**YOUR ASSIGNMENT:**
An identical copy of all the entries is the required result.

**PROVIDED MATERIAL:**
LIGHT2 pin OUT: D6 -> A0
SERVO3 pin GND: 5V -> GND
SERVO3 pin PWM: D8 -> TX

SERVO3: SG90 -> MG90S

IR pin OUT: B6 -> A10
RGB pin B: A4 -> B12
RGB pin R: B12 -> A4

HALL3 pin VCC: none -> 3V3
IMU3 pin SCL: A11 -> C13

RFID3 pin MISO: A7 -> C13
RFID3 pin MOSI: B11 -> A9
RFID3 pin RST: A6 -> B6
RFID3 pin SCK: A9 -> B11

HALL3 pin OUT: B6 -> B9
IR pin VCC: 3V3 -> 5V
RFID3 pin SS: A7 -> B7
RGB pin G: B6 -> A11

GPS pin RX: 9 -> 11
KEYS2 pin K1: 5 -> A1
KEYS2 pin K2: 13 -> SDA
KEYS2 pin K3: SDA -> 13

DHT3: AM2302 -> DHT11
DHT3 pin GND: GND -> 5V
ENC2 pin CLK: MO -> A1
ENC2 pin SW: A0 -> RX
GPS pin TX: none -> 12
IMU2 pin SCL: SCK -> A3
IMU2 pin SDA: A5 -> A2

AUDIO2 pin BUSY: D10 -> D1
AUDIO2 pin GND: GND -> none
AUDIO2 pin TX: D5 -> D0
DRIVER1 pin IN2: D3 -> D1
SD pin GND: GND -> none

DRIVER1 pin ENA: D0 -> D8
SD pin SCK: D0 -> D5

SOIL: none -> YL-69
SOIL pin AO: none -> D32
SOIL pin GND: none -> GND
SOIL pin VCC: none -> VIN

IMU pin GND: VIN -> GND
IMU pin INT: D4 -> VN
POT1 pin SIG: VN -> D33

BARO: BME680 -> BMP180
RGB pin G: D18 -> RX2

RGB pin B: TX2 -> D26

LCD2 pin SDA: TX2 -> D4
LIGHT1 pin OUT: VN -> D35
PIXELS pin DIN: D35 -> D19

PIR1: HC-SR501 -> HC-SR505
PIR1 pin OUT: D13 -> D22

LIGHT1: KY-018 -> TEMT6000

**TASK ANSWER:**
LIGHT2 pin OUT: D6 -> A0
SERVO3 pin GND: 5V -> GND
SERVO3 pin PWM: D8 -> TX

SERVO3: SG90 -> MG90S

IR pin OUT: B6 -> A10
RGB pin B: A4 -> B12
RGB pin R: B12 -> A4

HALL3 pin VCC: none -> 3V3
IMU3 pin SCL: A11 -> C13

RFID3 pin MISO: A7 -> C13
RFID3 pin MOSI: B11 -> A9
RFID3 pin RST: A6 -> B6
RFID3 pin SCK: A9 -> B11

HALL3 pin OUT: B6 -> B9
IR pin VCC: 3V3 -> 5V
RFID3 pin SS: A7 -> B7
RGB pin G: B6 -> A11

GPS pin RX: 9 -> 11
KEYS2 pin K1: 5 -> A1
KEYS2 pin K2: 13 -> SDA
KEYS2 pin K3: SDA -> 13

DHT3: AM2302 -> DHT11
DHT3 pin GND: GND -> 5V
ENC2 pin CLK: MO -> A1
ENC2 pin SW: A0 -> RX
GPS pin TX: none -> 12
IMU2 pin SCL: SCK -> A3
IMU2 pin SDA: A5 -> A2

AUDIO2 pin BUSY: D10 -> D1
AUDIO2 pin GND: GND -> none
AUDIO2 pin TX: D5 -> D0
DRIVER1 pin IN2: D3 -> D1
SD pin GND: GND -> none

DRIVER1 pin ENA: D0 -> D8
SD pin SCK: D0 -> D5

SOIL: none -> YL-69
SOIL pin AO: none -> D32
SOIL pin GND: none -> GND
SOIL pin VCC: none -> VIN

IMU pin GND: VIN -> GND
IMU pin INT: D4 -> VN
POT1 pin SIG: VN -> D33

BARO: BME680 -> BMP180
RGB pin G: D18 -> RX2

RGB pin B: TX2 -> D26

LCD2 pin SDA: TX2 -> D4
LIGHT1 pin OUT: VN -> D35
PIXELS pin DIN: D35 -> D19

PIR1: HC-SR501 -> HC-SR505
PIR1 pin OUT: D13 -> D22

LIGHT1: KY-018 -> TEMT6000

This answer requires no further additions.